:: RAW DATA
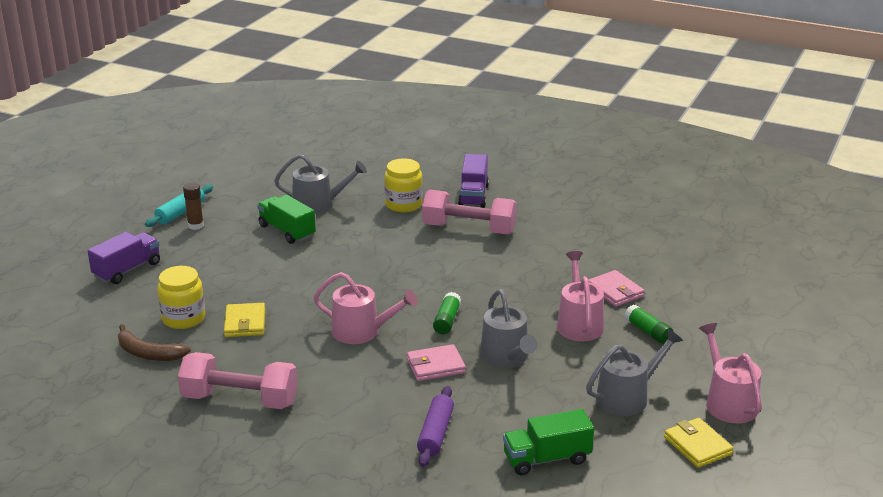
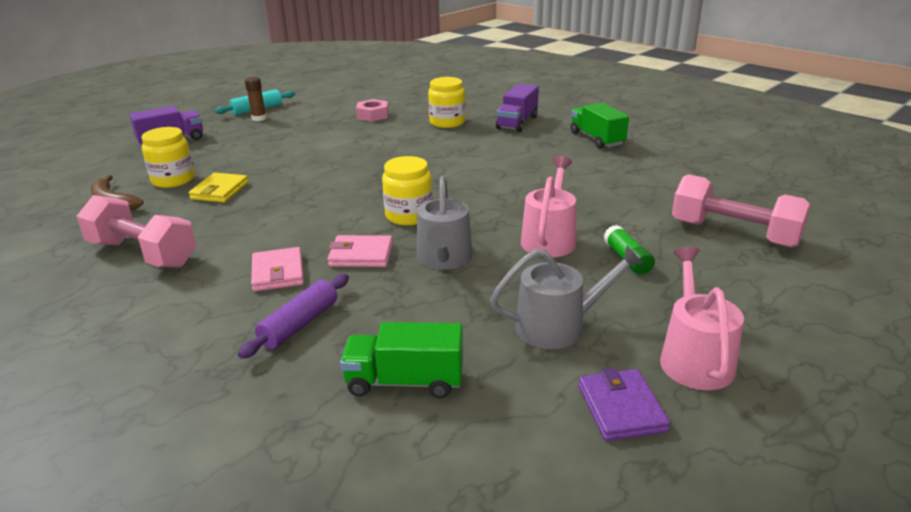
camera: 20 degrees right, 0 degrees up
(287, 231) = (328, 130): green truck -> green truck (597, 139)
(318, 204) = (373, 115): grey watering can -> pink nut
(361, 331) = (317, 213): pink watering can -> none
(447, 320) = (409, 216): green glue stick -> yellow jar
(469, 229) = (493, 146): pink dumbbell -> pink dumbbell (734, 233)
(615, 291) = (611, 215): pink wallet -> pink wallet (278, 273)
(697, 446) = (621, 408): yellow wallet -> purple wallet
::::
:: RAW DATA
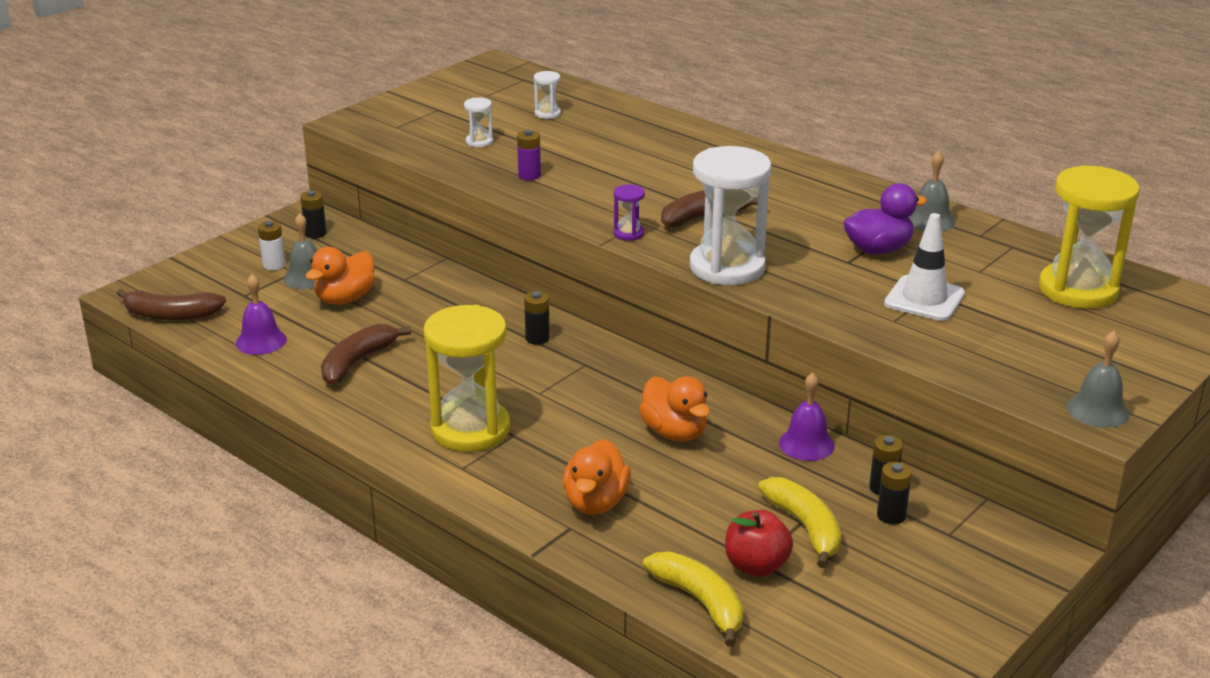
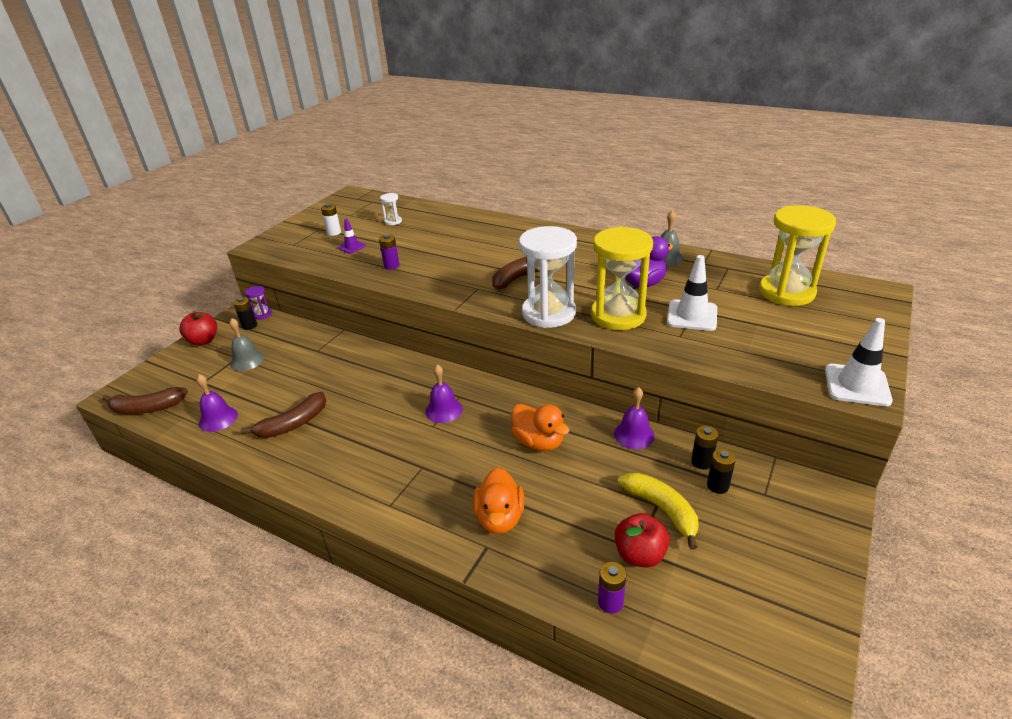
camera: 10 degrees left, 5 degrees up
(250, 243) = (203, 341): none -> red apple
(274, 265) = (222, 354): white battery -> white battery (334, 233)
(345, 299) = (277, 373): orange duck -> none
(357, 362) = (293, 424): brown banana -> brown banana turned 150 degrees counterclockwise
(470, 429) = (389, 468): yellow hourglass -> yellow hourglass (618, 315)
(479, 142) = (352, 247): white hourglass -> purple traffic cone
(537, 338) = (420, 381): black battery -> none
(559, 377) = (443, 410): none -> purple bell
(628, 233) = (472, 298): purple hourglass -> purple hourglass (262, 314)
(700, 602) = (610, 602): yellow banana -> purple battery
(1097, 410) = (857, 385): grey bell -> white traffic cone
::::
:: RAW DATA
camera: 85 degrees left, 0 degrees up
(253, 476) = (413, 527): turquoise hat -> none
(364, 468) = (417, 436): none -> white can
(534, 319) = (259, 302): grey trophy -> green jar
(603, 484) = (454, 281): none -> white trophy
::::
TASK BRIEF: Nothing should appear in the answer except the lines above from the line with "(250, 243) = (203, 341): none -> red apple" through the line with "(1097, 410) = (857, 385): grey", both included, written out exactly.

WRITTEN SOLUTION:
(250, 243) = (203, 341): none -> red apple
(274, 265) = (222, 354): white battery -> white battery (334, 233)
(345, 299) = (277, 373): orange duck -> none
(357, 362) = (293, 424): brown banana -> brown banana turned 150 degrees counterclockwise
(470, 429) = (389, 468): yellow hourglass -> yellow hourglass (618, 315)
(479, 142) = (352, 247): white hourglass -> purple traffic cone
(537, 338) = (420, 381): black battery -> none
(559, 377) = (443, 410): none -> purple bell
(628, 233) = (472, 298): purple hourglass -> purple hourglass (262, 314)
(700, 602) = (610, 602): yellow banana -> purple battery
(1097, 410) = (857, 385): grey bell -> white traffic cone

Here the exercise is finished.